Work to be completed: Leave the pictures out, and print everything else in the records exactly.

┏━━

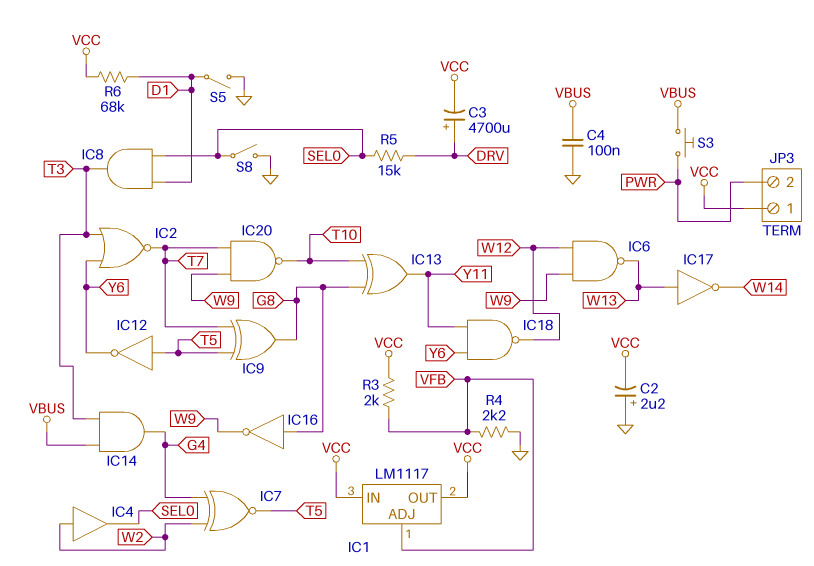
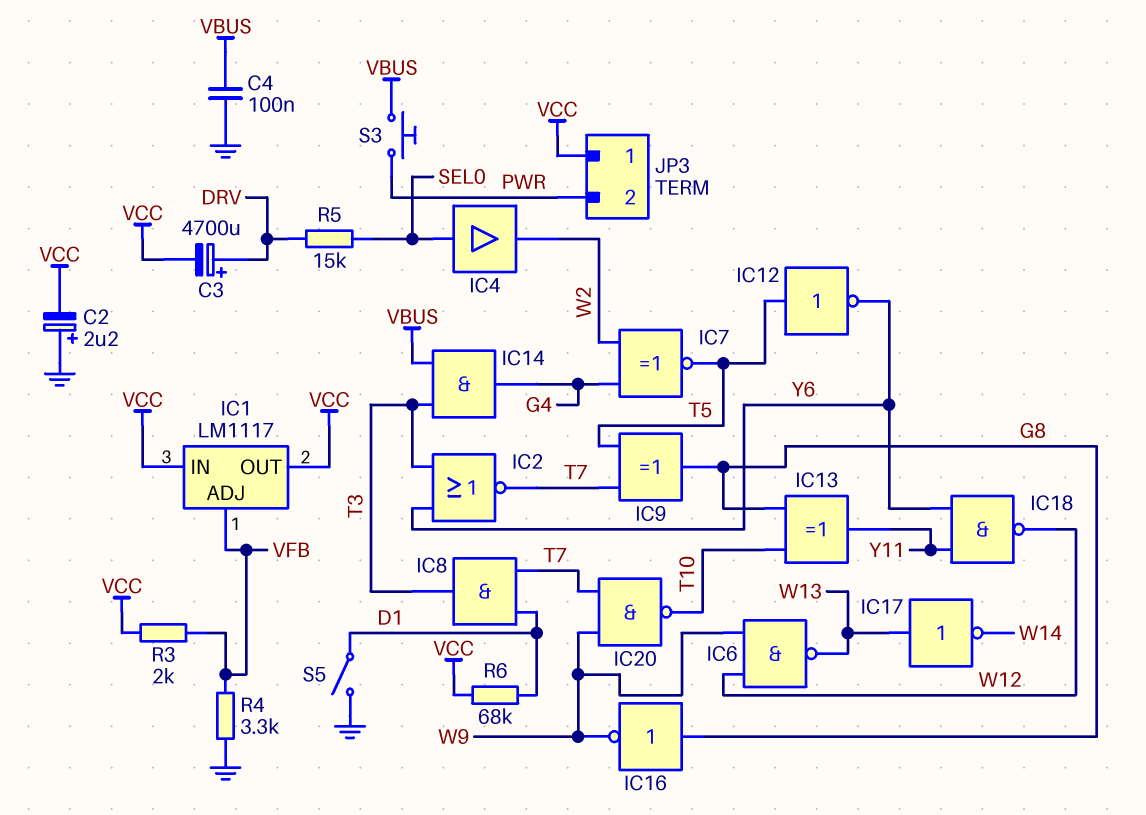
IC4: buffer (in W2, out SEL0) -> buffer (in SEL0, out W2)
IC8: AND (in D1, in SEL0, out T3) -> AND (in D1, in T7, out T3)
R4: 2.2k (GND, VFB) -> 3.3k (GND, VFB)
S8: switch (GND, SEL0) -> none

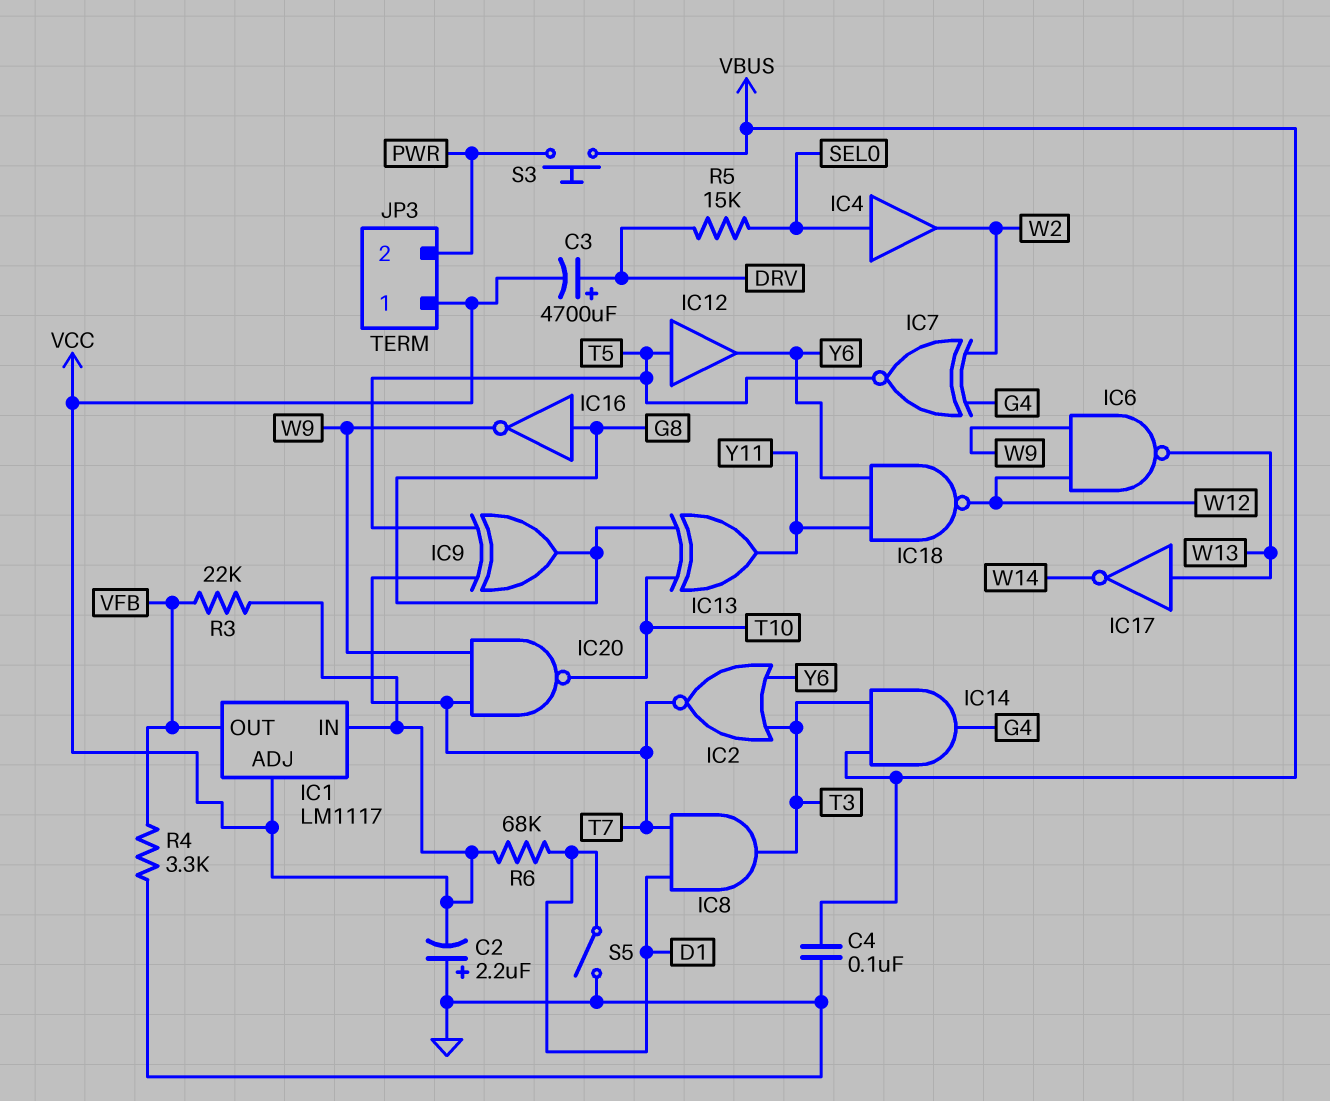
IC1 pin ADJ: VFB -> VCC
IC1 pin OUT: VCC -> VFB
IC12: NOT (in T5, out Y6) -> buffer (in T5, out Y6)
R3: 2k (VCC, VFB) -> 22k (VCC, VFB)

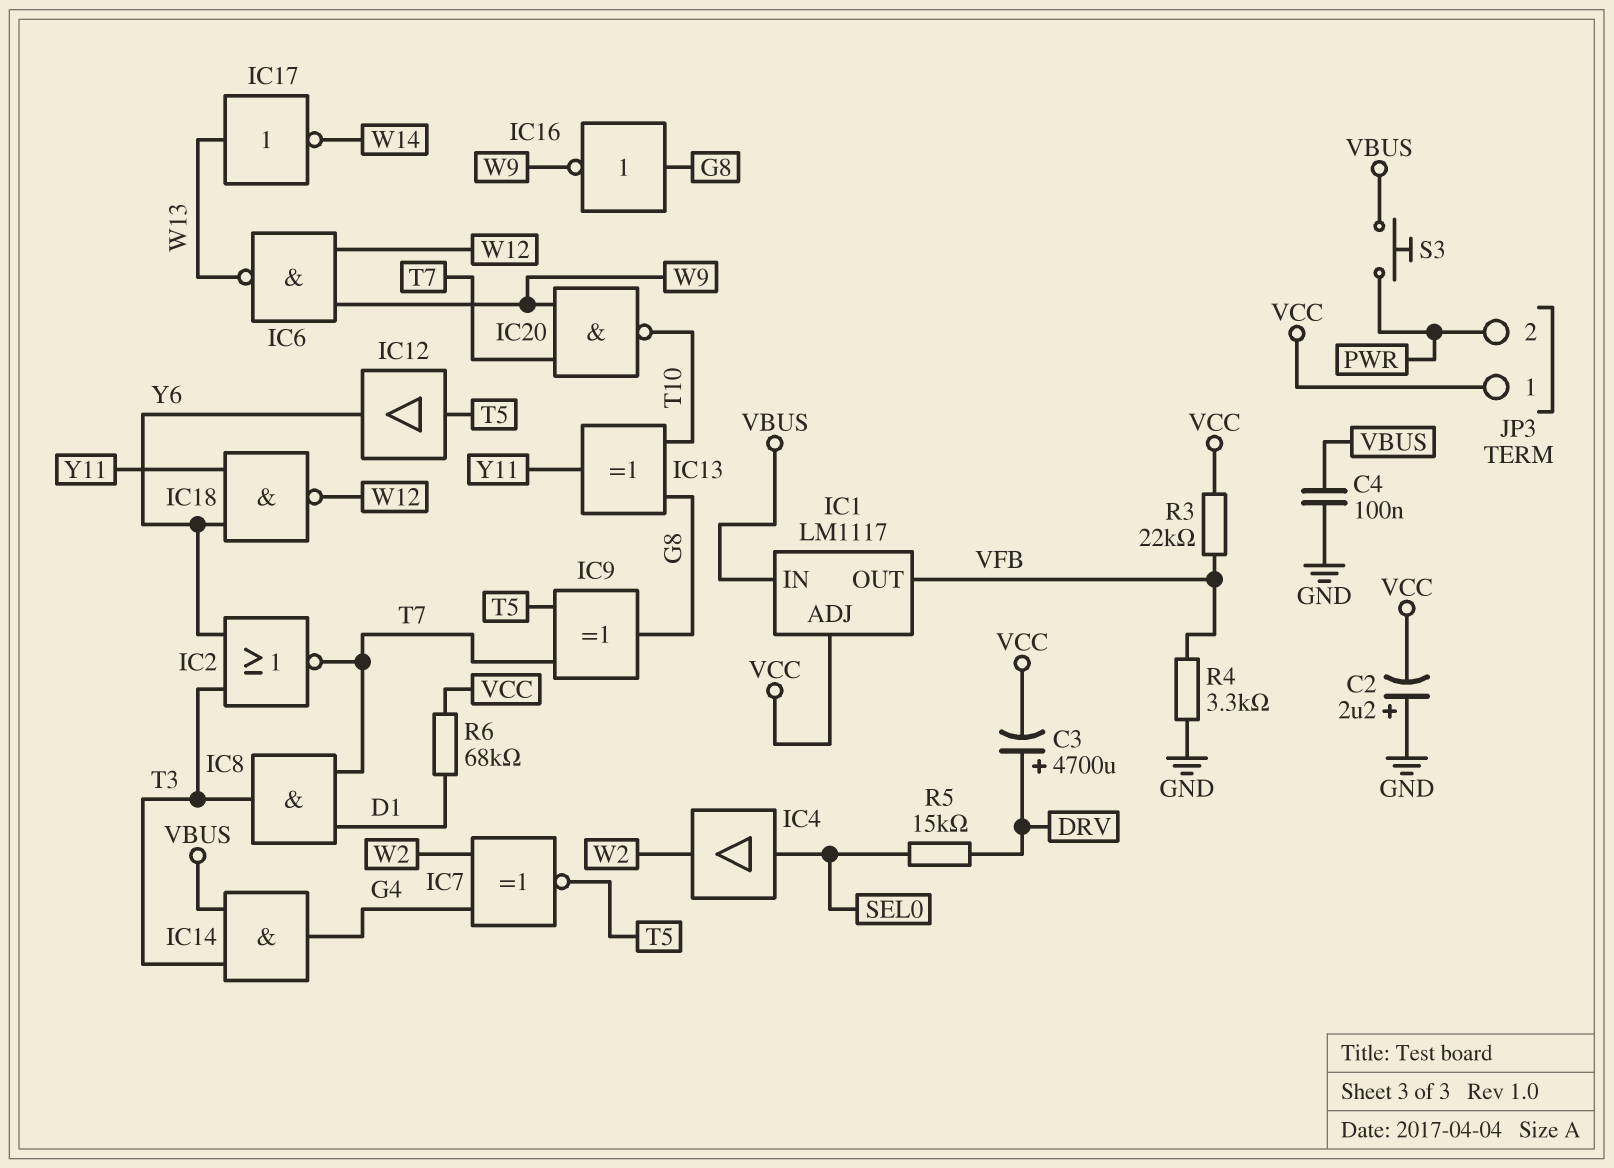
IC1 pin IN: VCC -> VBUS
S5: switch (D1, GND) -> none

┗━━

Written answer:
IC4: buffer (in W2, out SEL0) -> buffer (in SEL0, out W2)
IC8: AND (in D1, in SEL0, out T3) -> AND (in D1, in T7, out T3)
R4: 2.2k (GND, VFB) -> 3.3k (GND, VFB)
S8: switch (GND, SEL0) -> none

IC1 pin ADJ: VFB -> VCC
IC1 pin OUT: VCC -> VFB
IC12: NOT (in T5, out Y6) -> buffer (in T5, out Y6)
R3: 2k (VCC, VFB) -> 22k (VCC, VFB)

IC1 pin IN: VCC -> VBUS
S5: switch (D1, GND) -> none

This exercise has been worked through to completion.